**Instructions for the task:** Please write out exactly the lines of the data below from the line holding "libro (morado) |" through the line holding "recoloured | magdalena", and leave out the rest.

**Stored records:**
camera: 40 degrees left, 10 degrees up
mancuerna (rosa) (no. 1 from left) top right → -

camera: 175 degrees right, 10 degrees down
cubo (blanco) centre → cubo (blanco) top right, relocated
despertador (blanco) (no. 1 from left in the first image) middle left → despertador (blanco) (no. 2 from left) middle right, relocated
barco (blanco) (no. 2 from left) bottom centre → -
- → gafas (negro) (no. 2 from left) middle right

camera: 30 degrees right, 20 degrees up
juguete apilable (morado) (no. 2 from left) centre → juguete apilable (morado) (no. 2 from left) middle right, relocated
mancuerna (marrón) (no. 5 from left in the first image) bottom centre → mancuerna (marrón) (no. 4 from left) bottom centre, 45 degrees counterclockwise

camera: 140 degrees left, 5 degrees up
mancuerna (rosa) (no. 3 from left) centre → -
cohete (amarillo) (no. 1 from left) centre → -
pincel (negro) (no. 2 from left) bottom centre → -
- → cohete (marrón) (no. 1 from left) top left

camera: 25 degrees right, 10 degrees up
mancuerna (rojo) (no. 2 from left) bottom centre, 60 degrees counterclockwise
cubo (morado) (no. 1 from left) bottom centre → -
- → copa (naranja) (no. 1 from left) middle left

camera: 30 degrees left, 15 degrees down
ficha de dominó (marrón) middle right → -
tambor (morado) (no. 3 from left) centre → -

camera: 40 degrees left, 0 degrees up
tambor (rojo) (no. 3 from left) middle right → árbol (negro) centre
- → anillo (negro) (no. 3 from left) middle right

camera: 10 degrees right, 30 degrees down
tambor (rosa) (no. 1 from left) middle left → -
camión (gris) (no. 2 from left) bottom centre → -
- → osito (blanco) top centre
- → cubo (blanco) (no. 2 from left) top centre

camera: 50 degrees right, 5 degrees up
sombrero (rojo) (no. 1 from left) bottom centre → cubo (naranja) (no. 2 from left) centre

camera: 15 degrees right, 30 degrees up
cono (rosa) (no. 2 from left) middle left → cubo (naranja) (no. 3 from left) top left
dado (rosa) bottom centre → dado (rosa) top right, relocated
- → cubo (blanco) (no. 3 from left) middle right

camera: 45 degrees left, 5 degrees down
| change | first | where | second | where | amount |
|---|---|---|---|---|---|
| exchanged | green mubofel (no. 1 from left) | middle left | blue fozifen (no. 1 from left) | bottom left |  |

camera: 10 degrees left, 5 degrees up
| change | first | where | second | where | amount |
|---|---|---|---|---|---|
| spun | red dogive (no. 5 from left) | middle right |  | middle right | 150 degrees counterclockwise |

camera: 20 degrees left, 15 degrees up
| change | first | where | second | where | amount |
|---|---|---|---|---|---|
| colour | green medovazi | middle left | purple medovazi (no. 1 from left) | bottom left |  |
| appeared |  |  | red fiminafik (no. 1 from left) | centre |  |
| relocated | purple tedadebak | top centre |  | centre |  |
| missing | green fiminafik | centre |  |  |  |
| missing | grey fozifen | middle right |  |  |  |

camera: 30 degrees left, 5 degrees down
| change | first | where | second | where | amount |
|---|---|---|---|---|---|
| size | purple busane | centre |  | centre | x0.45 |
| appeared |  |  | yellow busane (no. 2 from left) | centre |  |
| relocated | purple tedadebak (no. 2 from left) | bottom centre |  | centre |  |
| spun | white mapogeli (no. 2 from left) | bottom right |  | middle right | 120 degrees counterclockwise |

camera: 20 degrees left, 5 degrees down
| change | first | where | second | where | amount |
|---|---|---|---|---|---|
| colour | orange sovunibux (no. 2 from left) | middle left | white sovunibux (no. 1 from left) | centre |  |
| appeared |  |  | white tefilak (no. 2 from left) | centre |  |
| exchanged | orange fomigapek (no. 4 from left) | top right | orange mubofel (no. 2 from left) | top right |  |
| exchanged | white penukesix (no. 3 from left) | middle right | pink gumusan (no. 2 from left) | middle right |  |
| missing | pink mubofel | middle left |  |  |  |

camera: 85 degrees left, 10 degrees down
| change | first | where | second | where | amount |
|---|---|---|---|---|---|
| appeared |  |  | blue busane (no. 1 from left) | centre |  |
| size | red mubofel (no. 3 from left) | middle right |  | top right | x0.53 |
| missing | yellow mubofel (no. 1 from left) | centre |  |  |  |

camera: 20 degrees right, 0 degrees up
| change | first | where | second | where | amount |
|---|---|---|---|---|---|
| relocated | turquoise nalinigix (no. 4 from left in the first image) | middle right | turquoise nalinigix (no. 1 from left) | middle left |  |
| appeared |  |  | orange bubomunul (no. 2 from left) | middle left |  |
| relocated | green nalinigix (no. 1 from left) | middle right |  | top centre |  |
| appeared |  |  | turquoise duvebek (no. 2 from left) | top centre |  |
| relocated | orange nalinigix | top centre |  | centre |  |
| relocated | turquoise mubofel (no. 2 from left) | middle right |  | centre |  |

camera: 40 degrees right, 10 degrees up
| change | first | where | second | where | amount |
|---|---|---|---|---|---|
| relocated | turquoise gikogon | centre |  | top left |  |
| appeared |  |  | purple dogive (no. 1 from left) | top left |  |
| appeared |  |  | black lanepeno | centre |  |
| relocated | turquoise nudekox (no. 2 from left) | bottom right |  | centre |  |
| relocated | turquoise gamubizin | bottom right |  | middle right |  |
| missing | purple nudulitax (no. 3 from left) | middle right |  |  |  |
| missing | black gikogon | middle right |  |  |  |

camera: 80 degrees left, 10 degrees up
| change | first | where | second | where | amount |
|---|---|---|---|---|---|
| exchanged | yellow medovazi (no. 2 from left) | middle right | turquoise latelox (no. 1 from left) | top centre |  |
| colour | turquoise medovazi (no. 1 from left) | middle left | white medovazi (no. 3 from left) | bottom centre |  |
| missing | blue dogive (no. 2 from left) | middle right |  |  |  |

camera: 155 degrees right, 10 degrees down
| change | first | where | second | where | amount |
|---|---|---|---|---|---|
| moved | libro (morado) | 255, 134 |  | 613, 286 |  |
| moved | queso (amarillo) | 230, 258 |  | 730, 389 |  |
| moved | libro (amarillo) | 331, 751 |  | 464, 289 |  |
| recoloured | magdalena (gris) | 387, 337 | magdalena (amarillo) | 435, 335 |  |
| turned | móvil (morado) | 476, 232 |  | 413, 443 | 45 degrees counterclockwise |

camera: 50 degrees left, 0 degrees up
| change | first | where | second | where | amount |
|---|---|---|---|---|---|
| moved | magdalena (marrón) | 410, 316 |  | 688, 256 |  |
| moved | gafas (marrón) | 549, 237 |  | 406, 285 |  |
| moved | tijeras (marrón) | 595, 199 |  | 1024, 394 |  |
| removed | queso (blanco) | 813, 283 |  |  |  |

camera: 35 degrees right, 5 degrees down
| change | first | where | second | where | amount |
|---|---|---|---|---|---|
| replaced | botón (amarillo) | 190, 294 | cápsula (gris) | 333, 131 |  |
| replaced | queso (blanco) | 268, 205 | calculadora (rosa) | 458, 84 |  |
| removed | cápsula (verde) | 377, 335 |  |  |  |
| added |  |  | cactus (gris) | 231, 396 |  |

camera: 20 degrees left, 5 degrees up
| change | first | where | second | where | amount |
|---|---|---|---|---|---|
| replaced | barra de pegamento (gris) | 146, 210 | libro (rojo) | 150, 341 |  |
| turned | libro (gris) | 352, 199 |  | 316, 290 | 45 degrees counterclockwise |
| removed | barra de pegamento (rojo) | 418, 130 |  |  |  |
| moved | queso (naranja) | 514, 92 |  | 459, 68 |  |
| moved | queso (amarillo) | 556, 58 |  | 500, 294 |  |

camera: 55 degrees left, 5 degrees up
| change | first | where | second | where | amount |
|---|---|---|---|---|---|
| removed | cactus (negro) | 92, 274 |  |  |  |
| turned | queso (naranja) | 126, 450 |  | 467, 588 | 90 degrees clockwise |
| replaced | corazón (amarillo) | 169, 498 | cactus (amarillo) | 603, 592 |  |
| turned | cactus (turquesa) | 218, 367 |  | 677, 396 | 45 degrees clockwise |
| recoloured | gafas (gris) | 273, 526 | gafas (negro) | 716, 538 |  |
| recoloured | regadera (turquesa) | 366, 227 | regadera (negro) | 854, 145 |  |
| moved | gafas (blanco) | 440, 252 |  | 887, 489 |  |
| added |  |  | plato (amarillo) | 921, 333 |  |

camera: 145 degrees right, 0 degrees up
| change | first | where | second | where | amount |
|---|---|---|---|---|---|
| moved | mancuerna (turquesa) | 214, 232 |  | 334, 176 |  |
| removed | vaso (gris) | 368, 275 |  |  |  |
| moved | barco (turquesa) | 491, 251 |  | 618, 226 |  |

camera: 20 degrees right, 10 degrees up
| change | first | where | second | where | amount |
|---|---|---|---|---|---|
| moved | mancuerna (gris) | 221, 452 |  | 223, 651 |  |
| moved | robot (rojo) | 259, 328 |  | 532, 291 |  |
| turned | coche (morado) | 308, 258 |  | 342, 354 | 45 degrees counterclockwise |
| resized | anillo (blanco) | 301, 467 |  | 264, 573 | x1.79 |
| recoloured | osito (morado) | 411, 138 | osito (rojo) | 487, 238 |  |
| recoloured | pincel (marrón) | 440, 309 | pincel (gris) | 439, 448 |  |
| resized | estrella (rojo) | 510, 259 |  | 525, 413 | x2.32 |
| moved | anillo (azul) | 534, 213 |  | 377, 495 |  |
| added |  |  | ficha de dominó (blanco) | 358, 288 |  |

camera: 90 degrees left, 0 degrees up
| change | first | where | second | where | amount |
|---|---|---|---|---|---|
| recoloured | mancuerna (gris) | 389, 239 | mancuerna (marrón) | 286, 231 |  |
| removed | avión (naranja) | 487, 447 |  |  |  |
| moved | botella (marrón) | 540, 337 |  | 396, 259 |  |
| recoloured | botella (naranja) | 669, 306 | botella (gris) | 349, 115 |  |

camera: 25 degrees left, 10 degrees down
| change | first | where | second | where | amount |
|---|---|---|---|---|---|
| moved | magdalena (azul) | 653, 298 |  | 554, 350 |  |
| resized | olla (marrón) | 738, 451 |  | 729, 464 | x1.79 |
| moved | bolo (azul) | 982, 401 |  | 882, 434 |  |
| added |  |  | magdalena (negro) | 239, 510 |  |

**Output for this exercise:**
| moved | libro (morado) | 255, 134 |  | 613, 286 |  |
| moved | queso (amarillo) | 230, 258 |  | 730, 389 |  |
| moved | libro (amarillo) | 331, 751 |  | 464, 289 |  |
| recoloured | magdalena (gris) | 387, 337 | magdalena (amarillo) | 435, 335 |  |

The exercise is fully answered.